*** Begin section ***

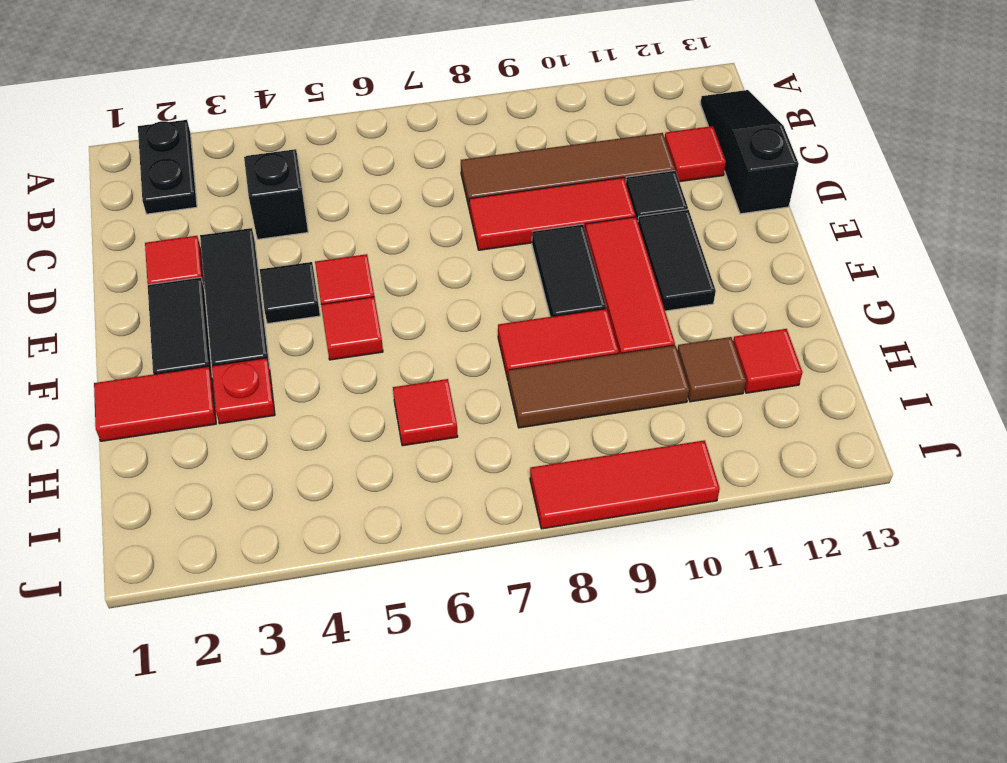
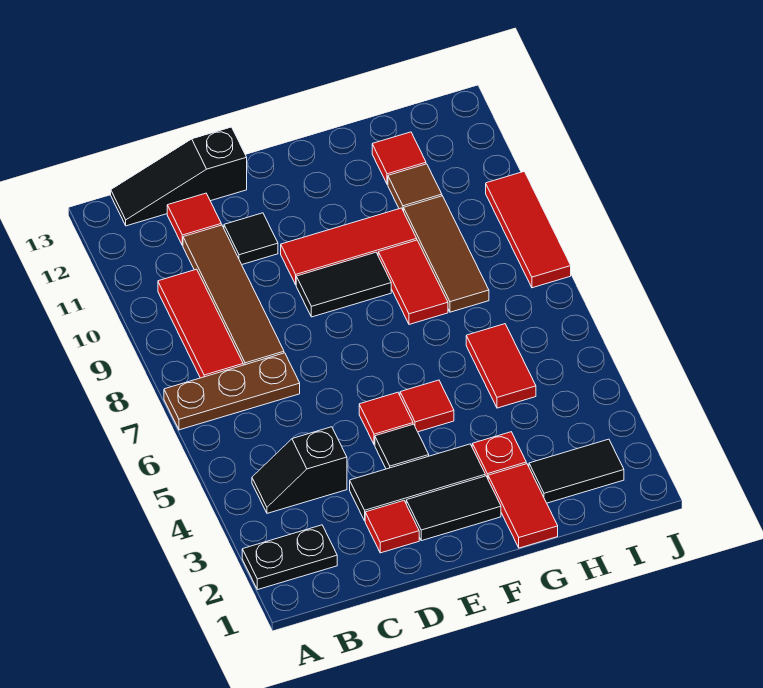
none -> brown plate A7:C7 level 1
red tile D8:D10 level 1 -> red tile B8:B10 level 1
black tile E11:F11 level 1 -> black tile H2:I2 level 1
red tile H6 level 1 -> red tile H5:H6 level 1

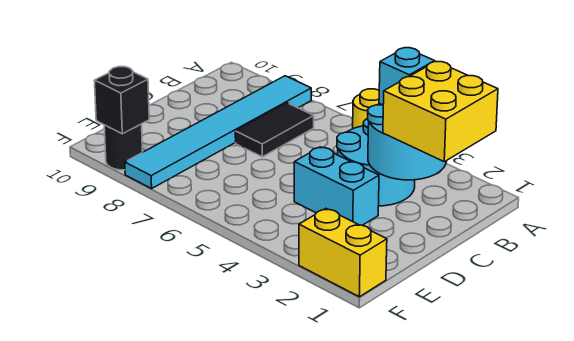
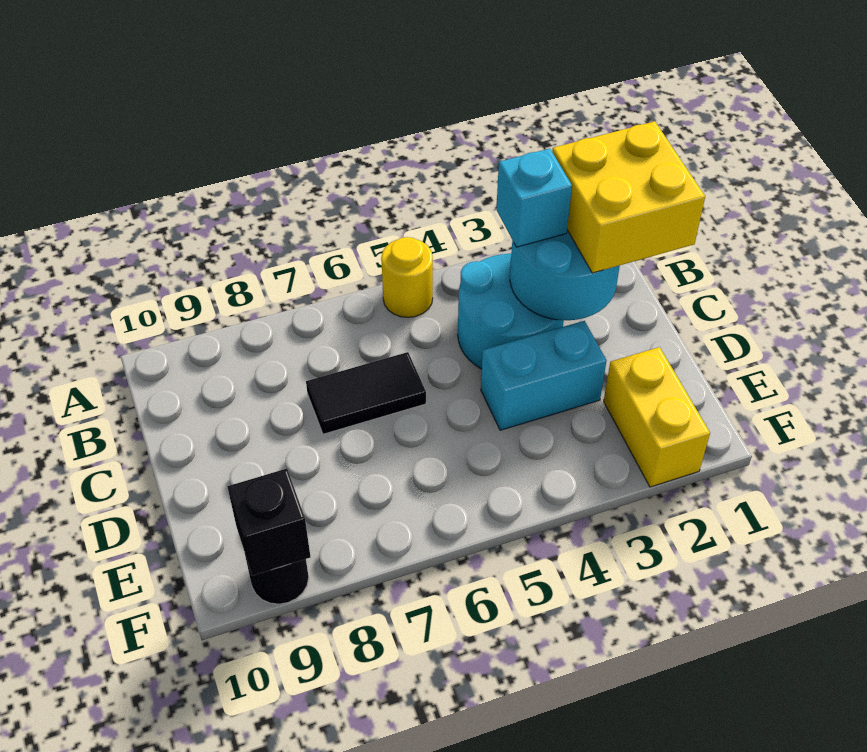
cyan tile A8:F8 level 1 -> none
black tile B7:C7 level 1 -> black tile C6:C7 level 1
yellow brick F1:F2 level 1 -> yellow brick E2:F2 level 1

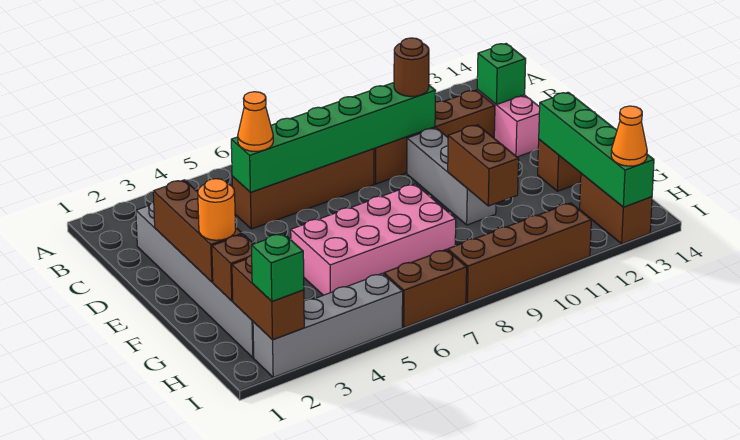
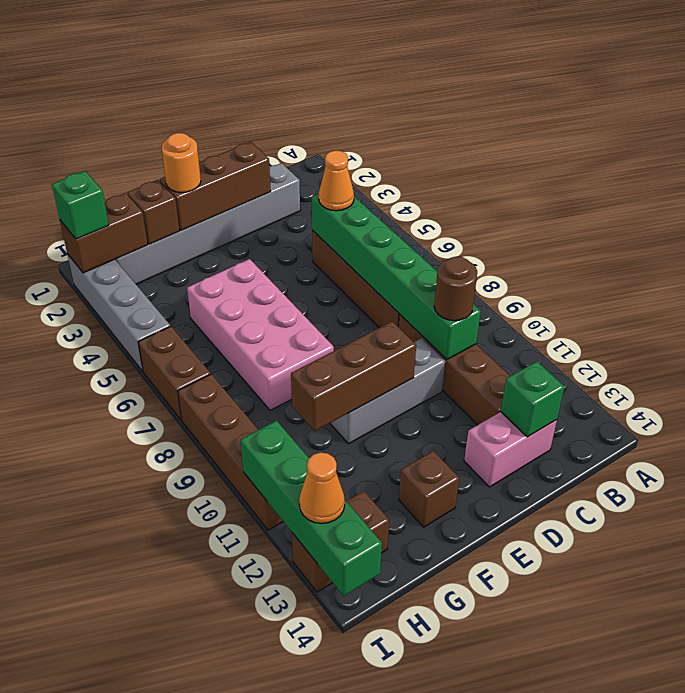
brown brick F10:G10 level 2 -> brown brick E10:G10 level 2
green brick F13:I13 level 2 -> green brick I11:I14 level 2

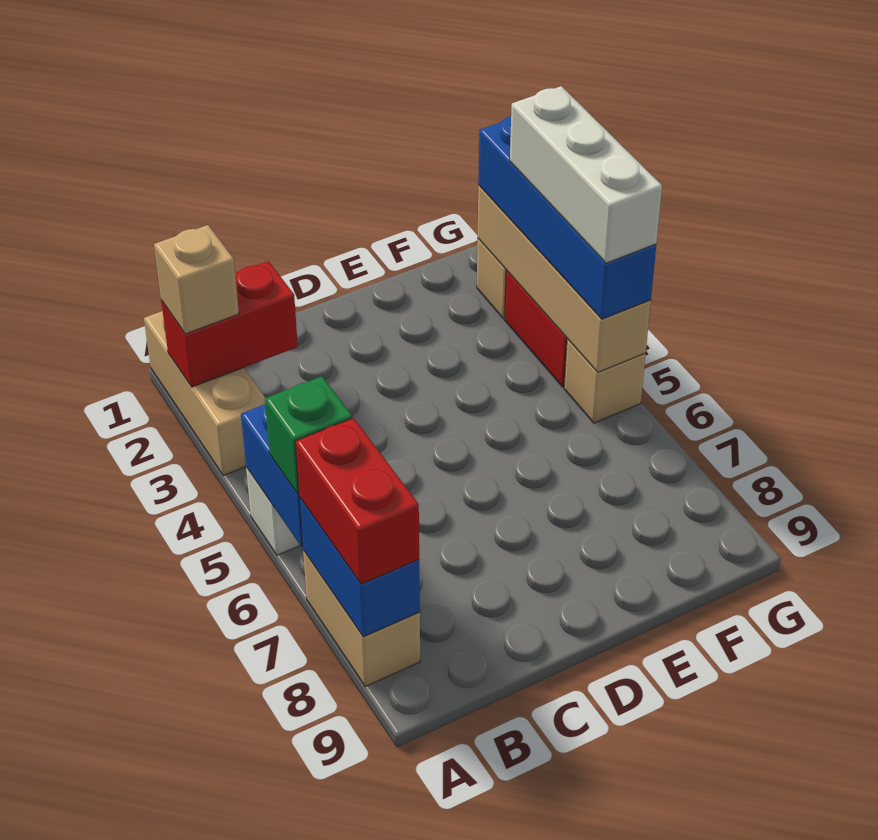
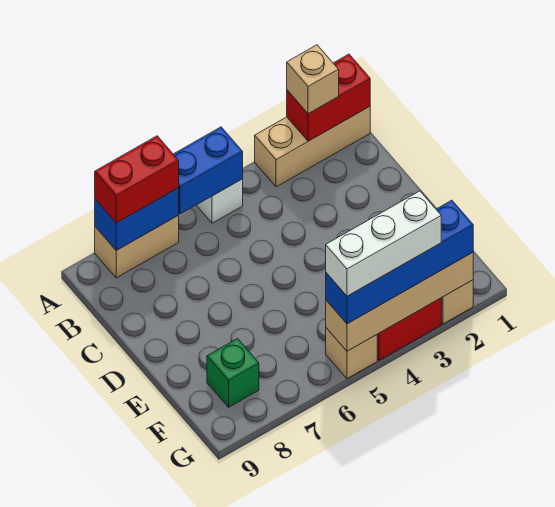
red brick A2:B2 level 2 -> red brick A1:A2 level 2
green brick A6 level 3 -> green brick F8 level 1

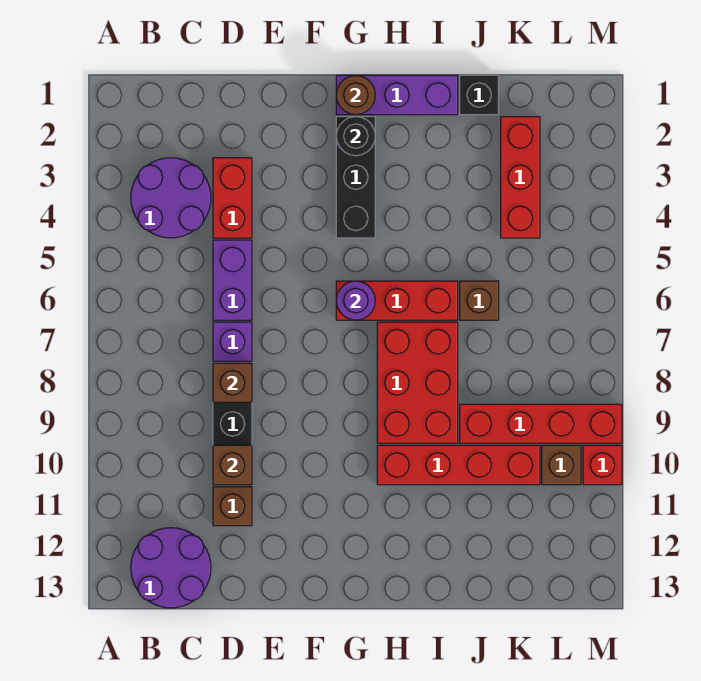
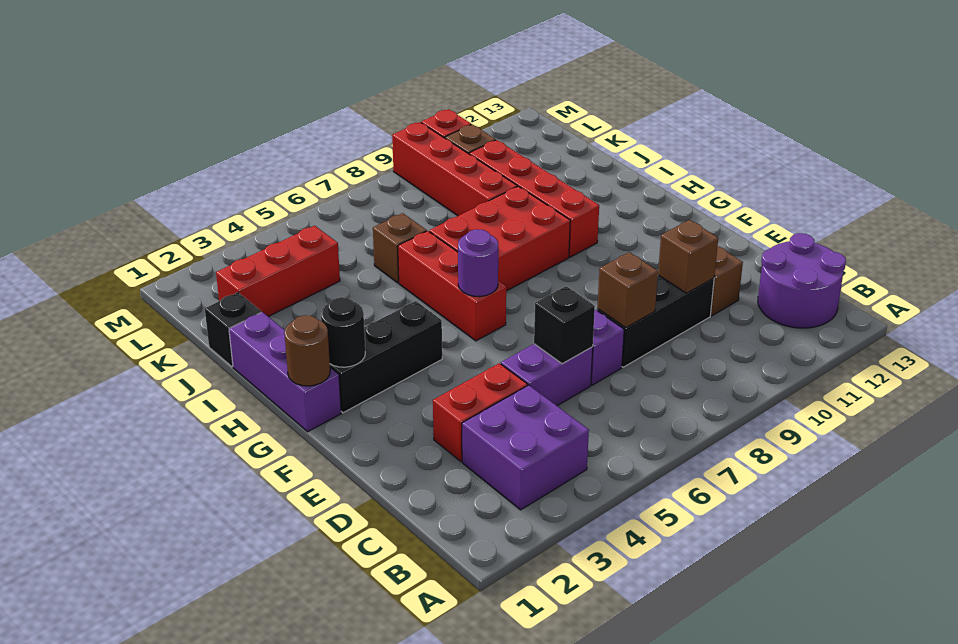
purple round brick B3:C4 level 1 -> purple brick B3:C4 level 1
none -> black brick D6 level 2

*** End section ***

With the line containing "purple round brick" as the start and the last line of the listing as the end, restate that stretch word for word and nothing else.

## Answer space:
purple round brick B3:C4 level 1 -> purple brick B3:C4 level 1
none -> black brick D6 level 2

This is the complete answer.